_AIM OF THE EXERCISE:_
Across all of the records below, determine the number of lines containing the string "size"; reply with that number only.

_RECORDED INFORMATION:_

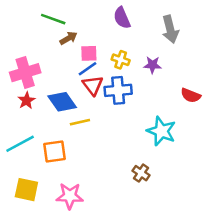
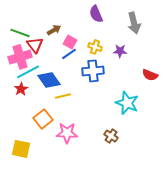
green line: (53, 19) -> (20, 33), moved
pink square: (89, 53) -> (70, 42), turned 32
red triangle: (93, 85) -> (35, 45), moved
red star: (26, 101) -> (21, 89), moved
cyan line: (20, 144) -> (28, 72), moved
orange square: (54, 151) -> (43, 119), turned -30
pink star: (70, 196) -> (67, 133), moved

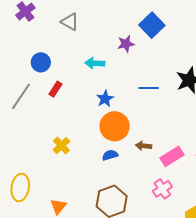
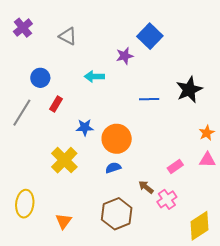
blue star: (105, 99) -> (85, 127), moved, turned 30
yellow cross: (61, 146) -> (64, 160), size x1.5
brown arrow: (144, 146) -> (146, 187), moved, turned 35
pink rectangle: (172, 156) -> (175, 166), size x0.7

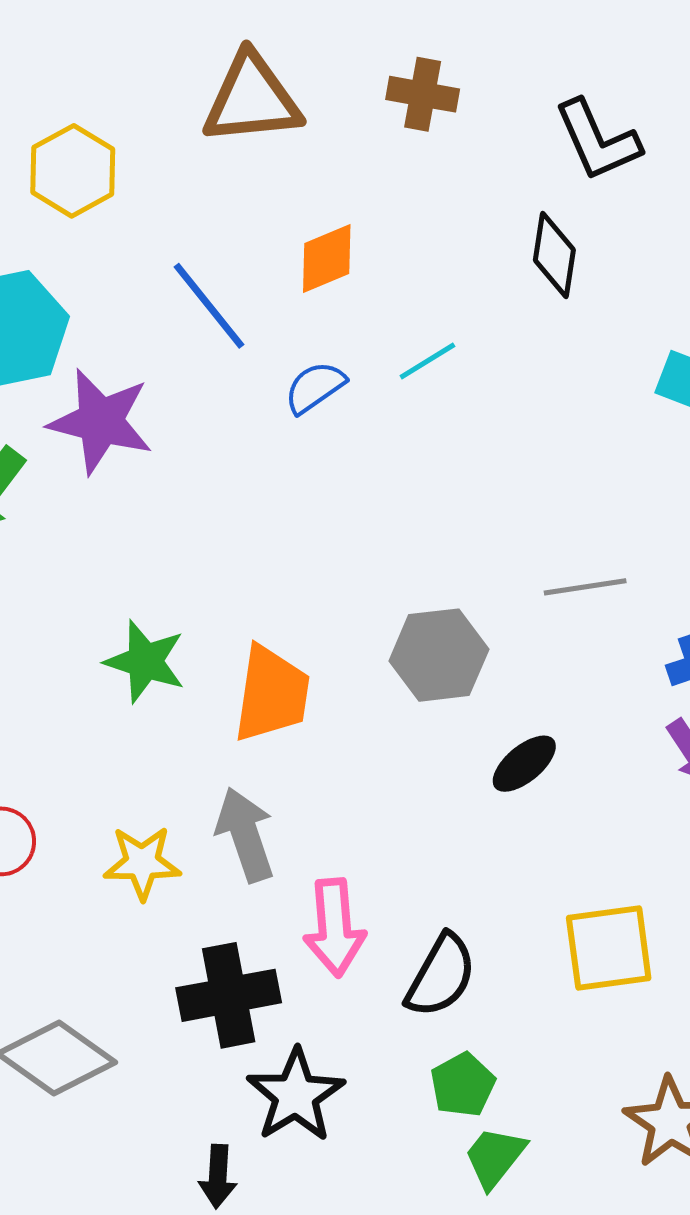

_ANSWER SECTION:_
2